WHAT IS EXPECTED:
Show all lines of the entries in which the word "diode" is found.

•••

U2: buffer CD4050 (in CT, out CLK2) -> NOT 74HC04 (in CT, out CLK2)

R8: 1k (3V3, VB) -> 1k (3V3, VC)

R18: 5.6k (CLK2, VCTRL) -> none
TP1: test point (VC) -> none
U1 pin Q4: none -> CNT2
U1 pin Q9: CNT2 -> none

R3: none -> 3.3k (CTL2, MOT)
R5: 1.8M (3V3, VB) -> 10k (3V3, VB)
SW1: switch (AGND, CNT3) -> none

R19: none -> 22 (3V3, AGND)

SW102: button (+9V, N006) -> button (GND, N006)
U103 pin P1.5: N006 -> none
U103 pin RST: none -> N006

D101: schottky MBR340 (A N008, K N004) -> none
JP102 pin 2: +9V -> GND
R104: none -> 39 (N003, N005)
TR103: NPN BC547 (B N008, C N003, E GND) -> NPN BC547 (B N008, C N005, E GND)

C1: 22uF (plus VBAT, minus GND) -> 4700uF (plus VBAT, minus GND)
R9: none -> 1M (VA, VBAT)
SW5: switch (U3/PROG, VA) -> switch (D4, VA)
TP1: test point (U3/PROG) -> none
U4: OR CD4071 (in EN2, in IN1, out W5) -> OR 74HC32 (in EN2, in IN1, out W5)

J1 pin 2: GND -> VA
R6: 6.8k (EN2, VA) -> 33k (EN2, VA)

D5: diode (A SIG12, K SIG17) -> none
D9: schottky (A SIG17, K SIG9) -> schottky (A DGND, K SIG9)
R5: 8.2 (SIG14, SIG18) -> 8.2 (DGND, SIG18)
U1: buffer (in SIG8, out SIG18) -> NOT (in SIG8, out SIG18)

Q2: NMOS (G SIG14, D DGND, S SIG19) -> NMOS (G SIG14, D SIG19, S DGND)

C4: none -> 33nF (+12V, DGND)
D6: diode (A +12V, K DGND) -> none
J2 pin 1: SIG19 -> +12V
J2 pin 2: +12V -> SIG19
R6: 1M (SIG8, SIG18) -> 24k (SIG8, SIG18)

•••

TASK RESULT:
D5: diode (A SIG12, K SIG17) -> none
D6: diode (A +12V, K DGND) -> none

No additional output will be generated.